Task prompt
What is needed is an exact copy of every entry below, with the pictures left out.

Exercise inputs Start Marker

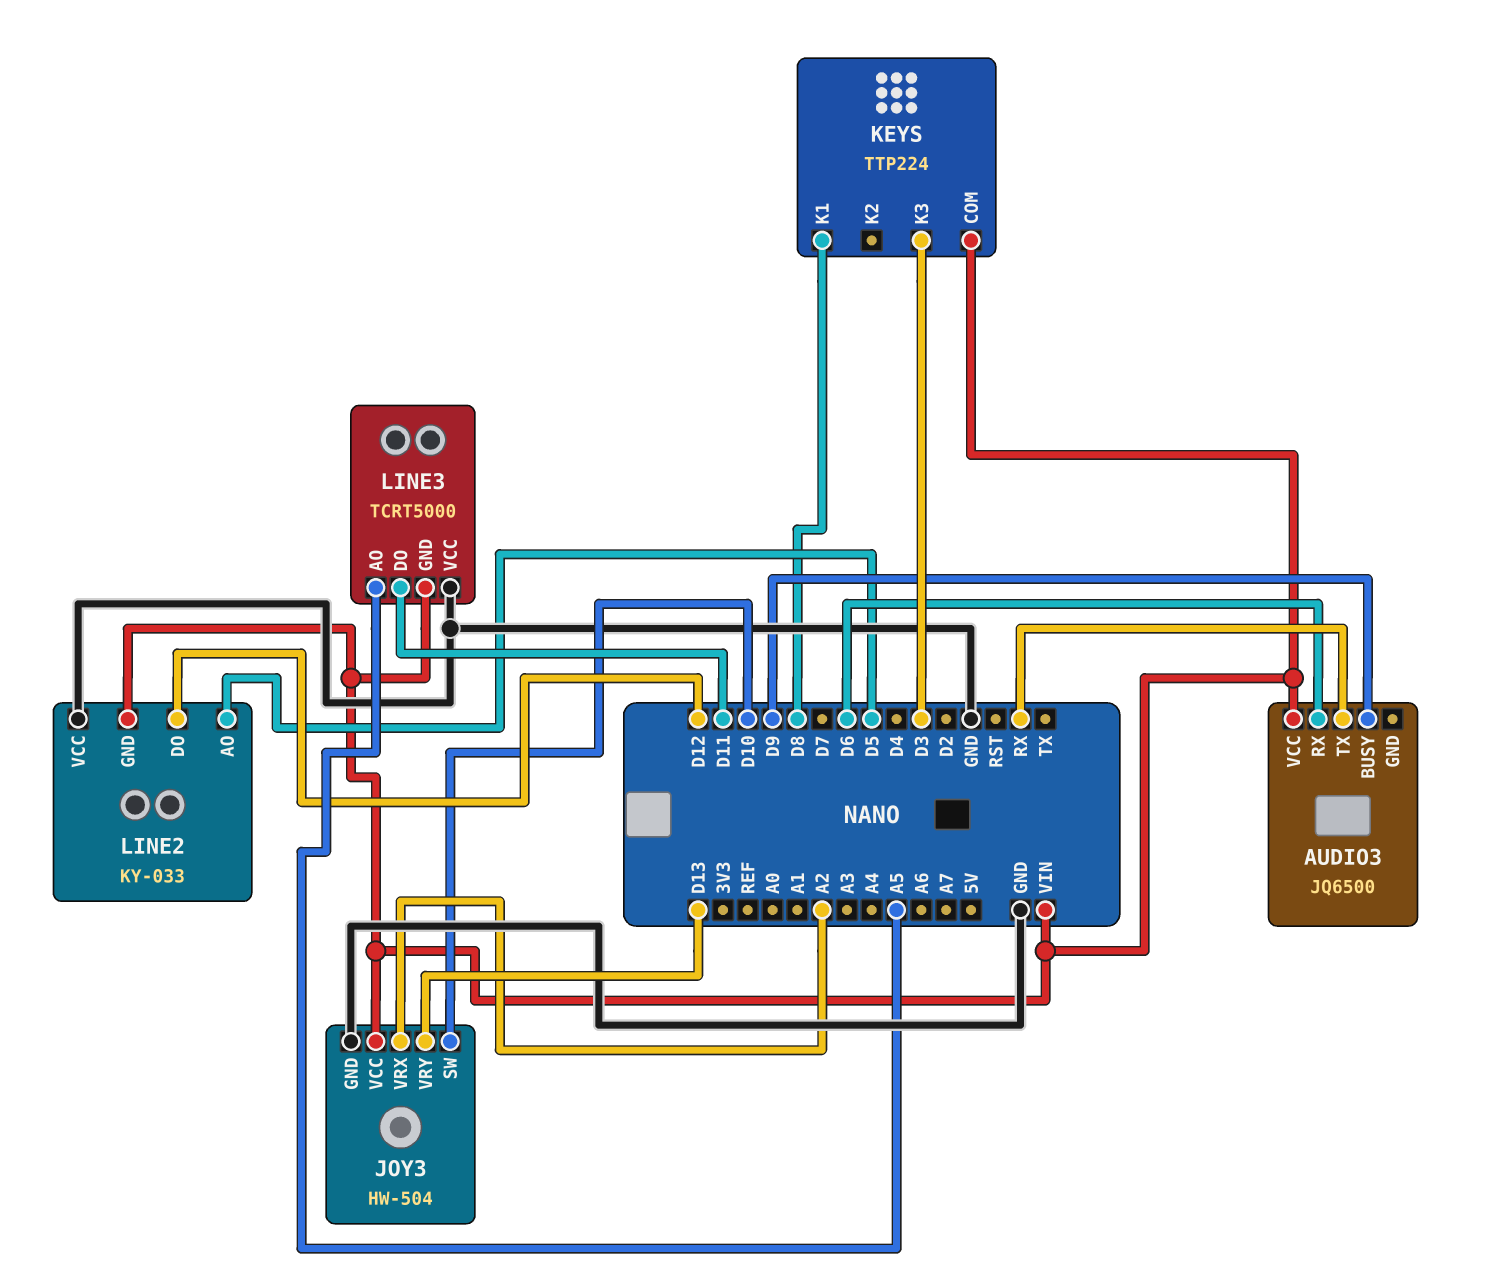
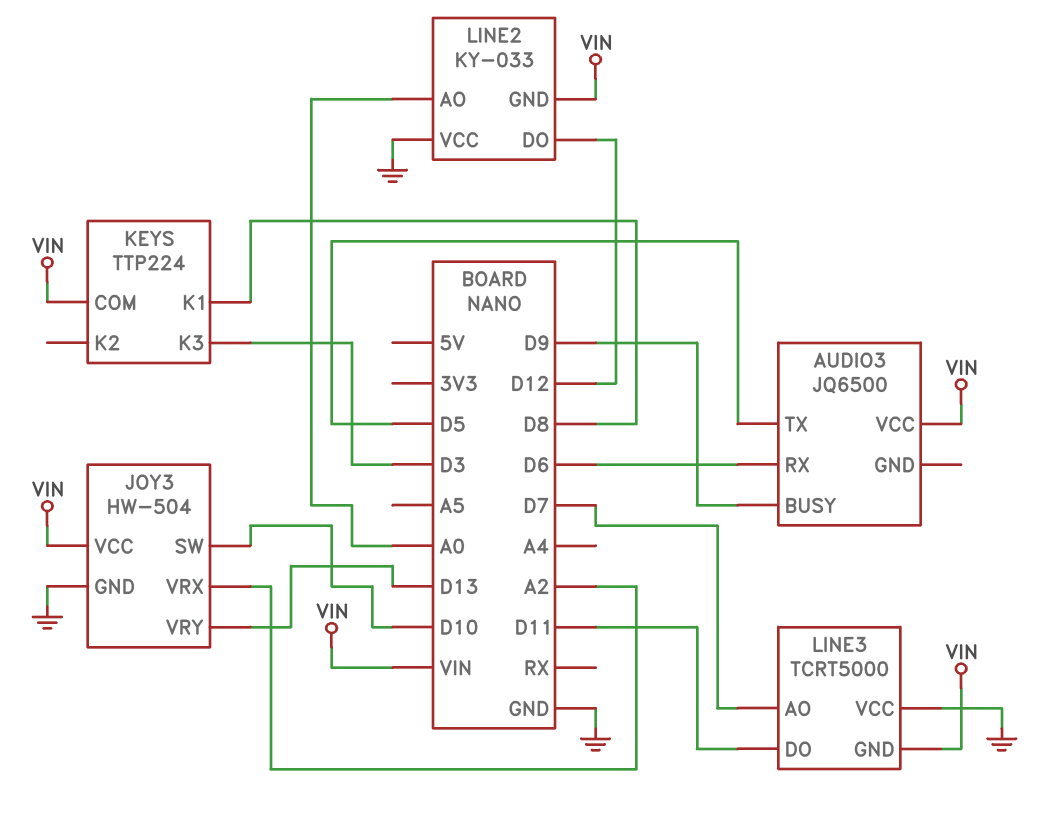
AUDIO3 pin TX: RX -> D5
LINE2 pin AO: D5 -> A0
LINE3 pin AO: A5 -> D7

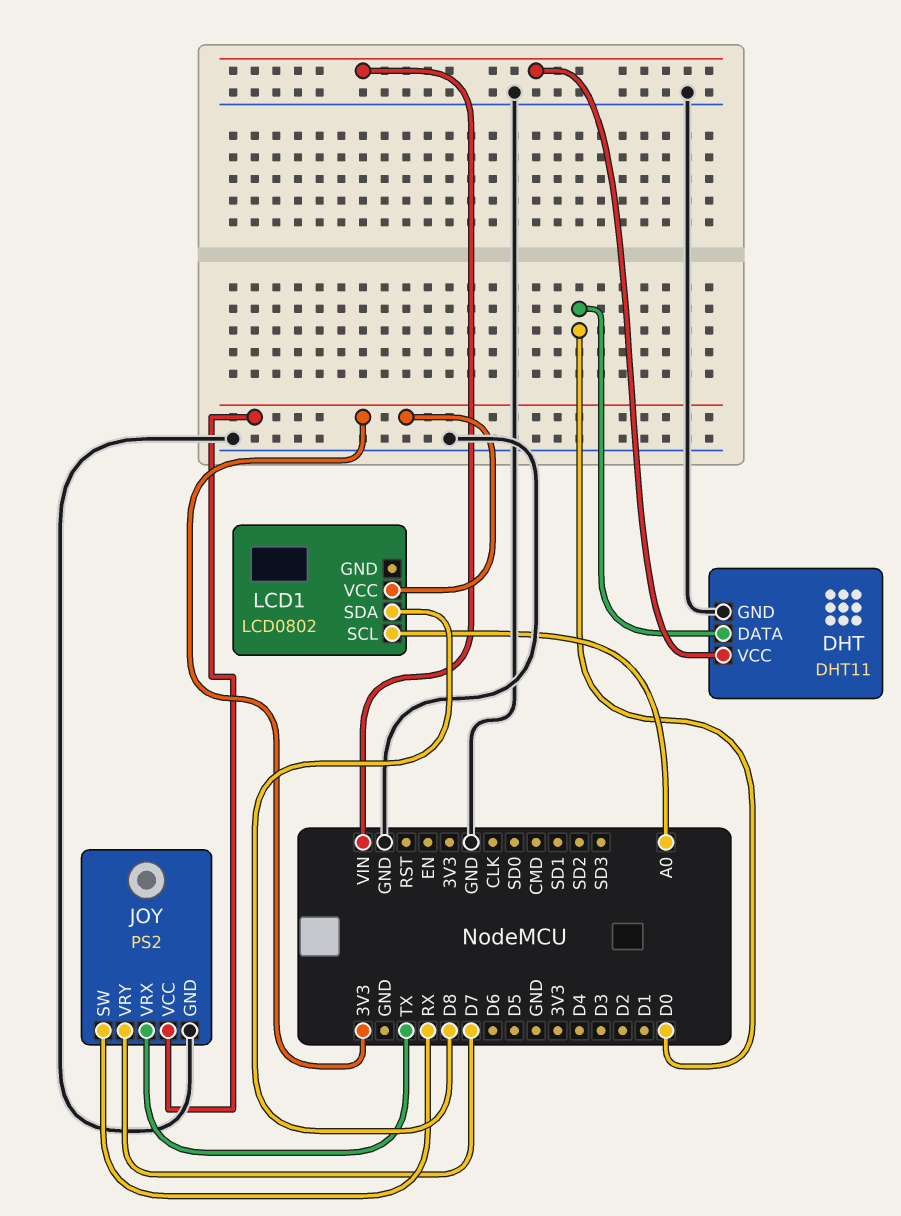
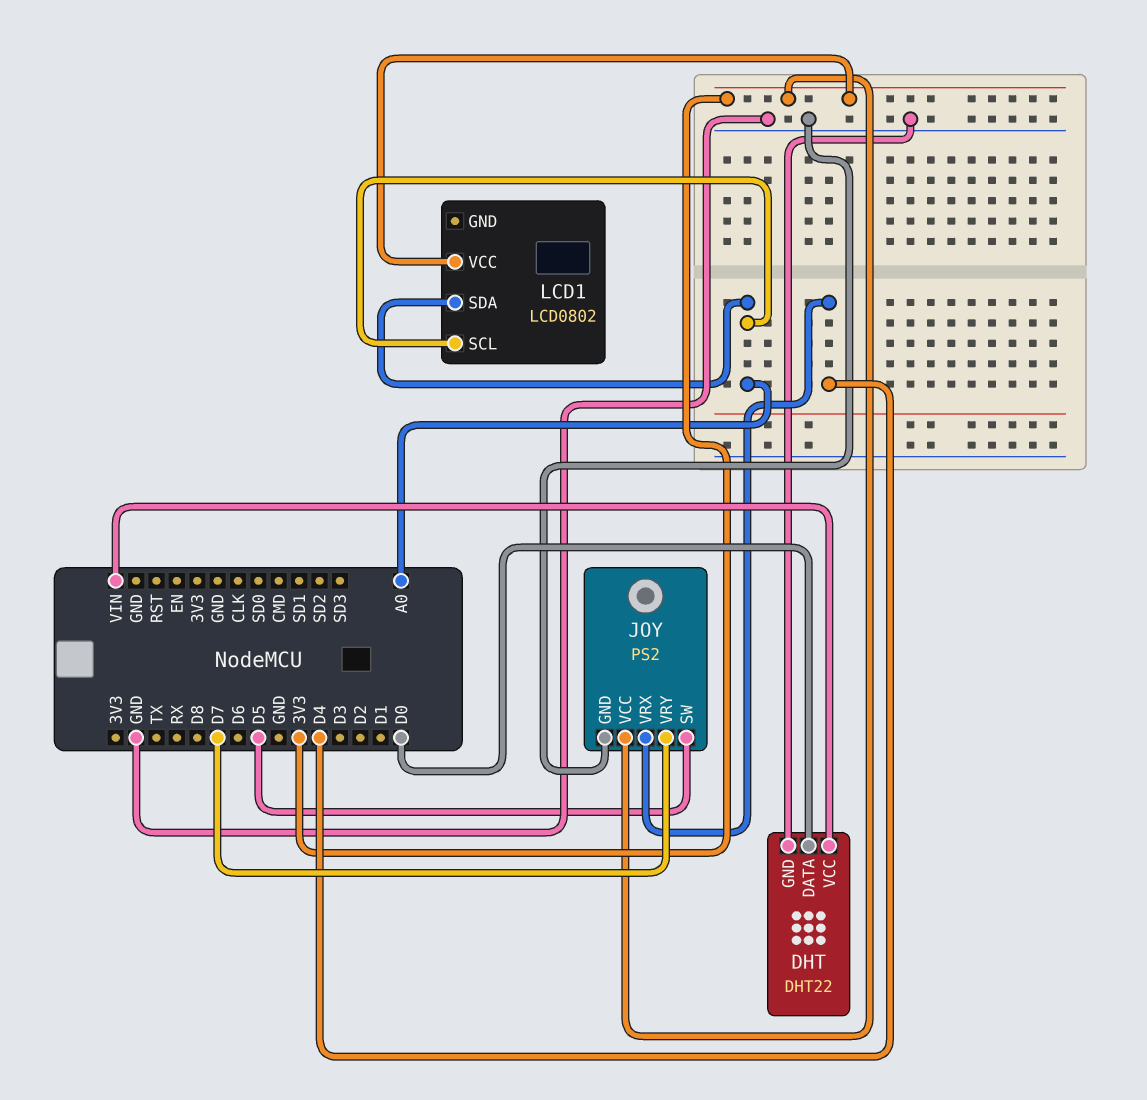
DHT: DHT11 -> DHT22
JOY pin SW: RX -> D5
JOY pin VRX: TX -> D4
LCD1 pin SDA: D8 -> A0

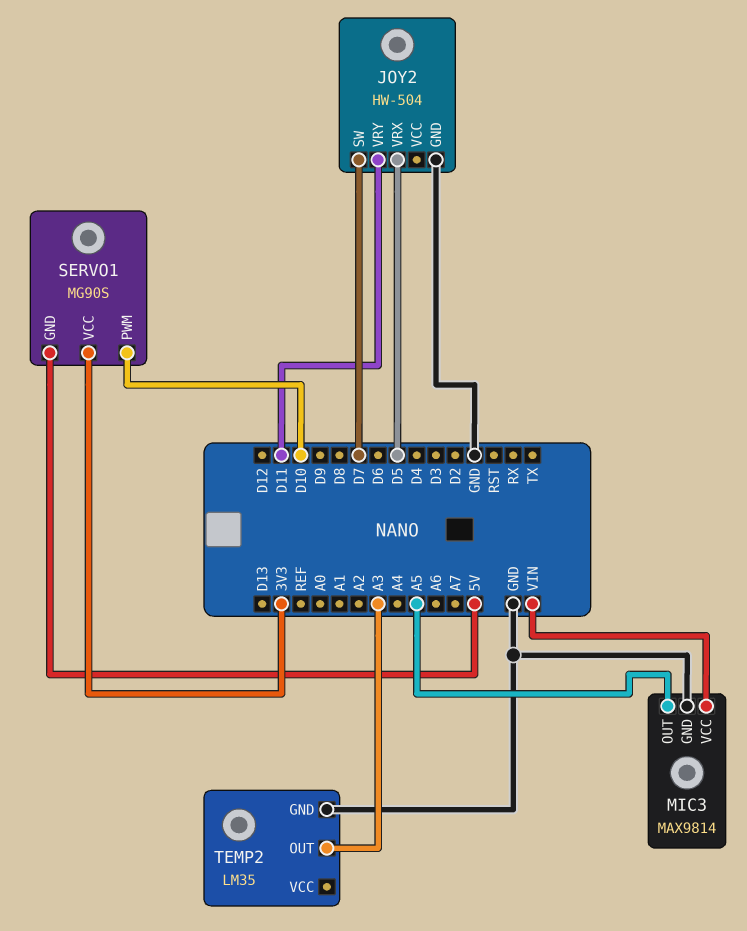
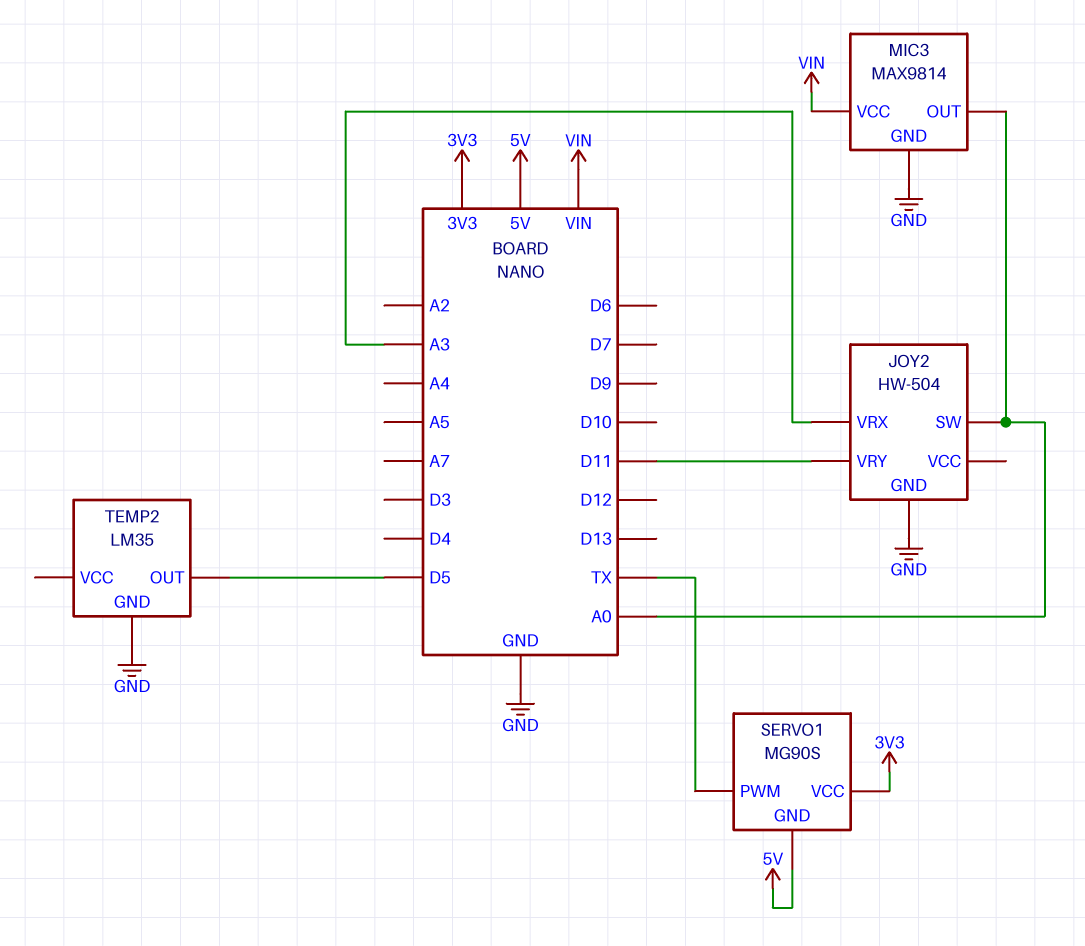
JOY2 pin SW: D7 -> A0
JOY2 pin VRX: D5 -> A3
MIC3 pin OUT: A5 -> A0
SERVO1 pin PWM: D10 -> TX
TEMP2 pin OUT: A3 -> D5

Exercise inputs End Marker

Exercise output
AUDIO3 pin TX: RX -> D5
LINE2 pin AO: D5 -> A0
LINE3 pin AO: A5 -> D7

DHT: DHT11 -> DHT22
JOY pin SW: RX -> D5
JOY pin VRX: TX -> D4
LCD1 pin SDA: D8 -> A0

JOY2 pin SW: D7 -> A0
JOY2 pin VRX: D5 -> A3
MIC3 pin OUT: A5 -> A0
SERVO1 pin PWM: D10 -> TX
TEMP2 pin OUT: A3 -> D5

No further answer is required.